• **AVAILABLE RECORDS**
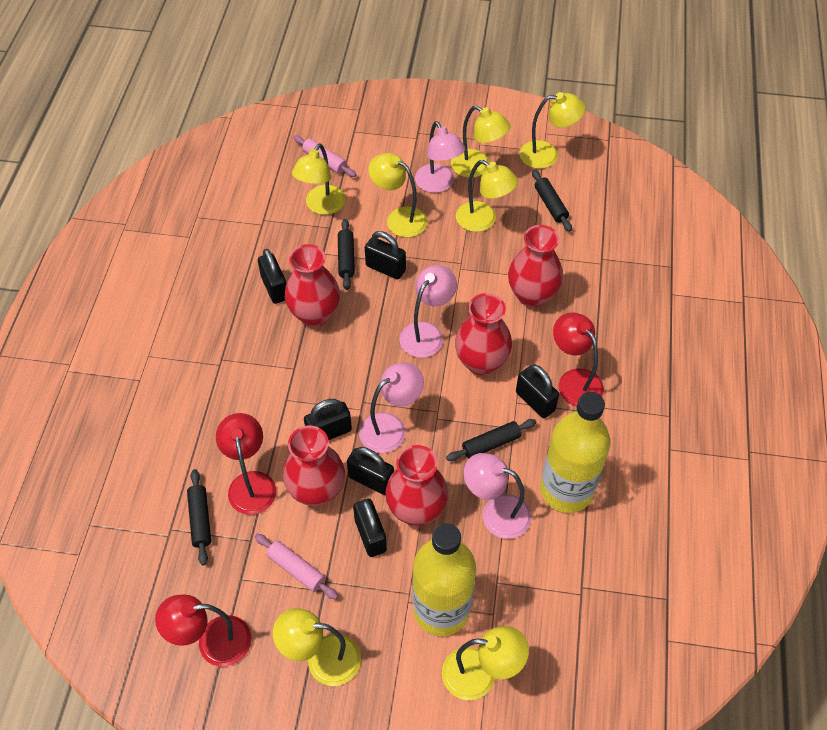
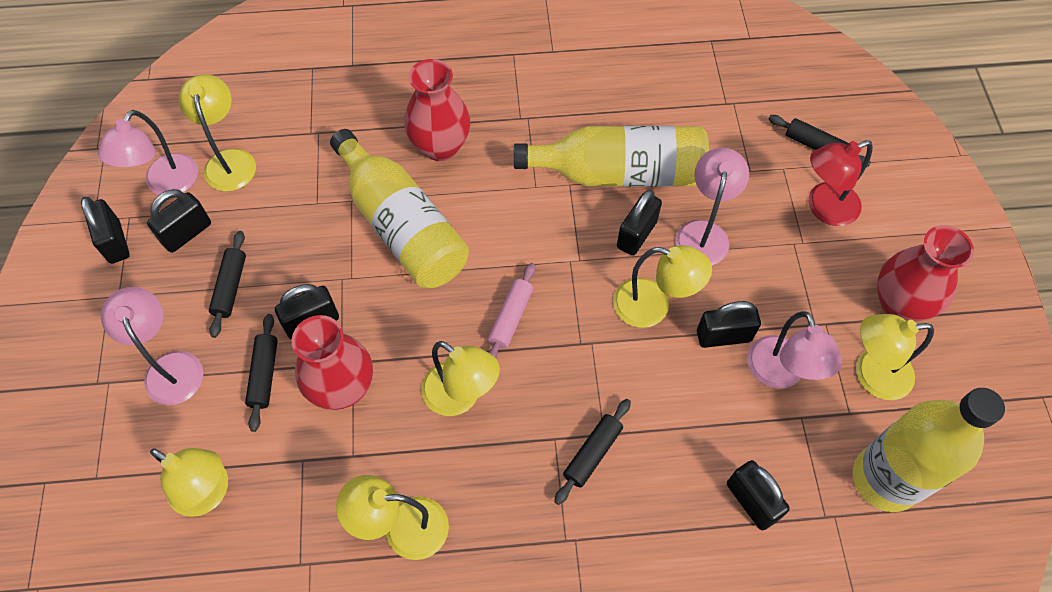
pink rolling pin: [255,534,338,600] [293,135,356,177] = 2 -> [488,263,535,359] = 1
red lamp: [155,594,251,667] [216,413,276,515] [553,312,604,406] = 3 -> [808,140,873,226] = 1
red vase: [283,426,345,506] [285,244,340,327] [385,445,448,526] [455,293,512,375] [508,225,563,307] = 5 -> [292,315,373,410] [404,59,470,161] [877,225,974,322] = 3
yellow bottle: [413,523,476,636] [540,392,611,513] = 2 -> [330,129,469,288] [514,126,709,187] [853,388,1005,512] = 3
yellow lamp: [273,608,361,686] [292,143,346,215] [368,153,427,237] [442,626,529,700] [451,106,510,178] [456,160,518,232] [519,92,585,169] = 7 -> [150,448,228,517] [179,74,256,192] [336,475,449,560] [421,341,500,416] [613,245,712,328] [856,314,934,400] = 6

• **TASK DETAILS**
The records must be copied with no word altered, and without their pictures.

• **SOLUTION FOR THIS EXERCISE**
pink rolling pin: [255,534,338,600] [293,135,356,177] = 2 -> [488,263,535,359] = 1
red lamp: [155,594,251,667] [216,413,276,515] [553,312,604,406] = 3 -> [808,140,873,226] = 1
red vase: [283,426,345,506] [285,244,340,327] [385,445,448,526] [455,293,512,375] [508,225,563,307] = 5 -> [292,315,373,410] [404,59,470,161] [877,225,974,322] = 3
yellow bottle: [413,523,476,636] [540,392,611,513] = 2 -> [330,129,469,288] [514,126,709,187] [853,388,1005,512] = 3
yellow lamp: [273,608,361,686] [292,143,346,215] [368,153,427,237] [442,626,529,700] [451,106,510,178] [456,160,518,232] [519,92,585,169] = 7 -> [150,448,228,517] [179,74,256,192] [336,475,449,560] [421,341,500,416] [613,245,712,328] [856,314,934,400] = 6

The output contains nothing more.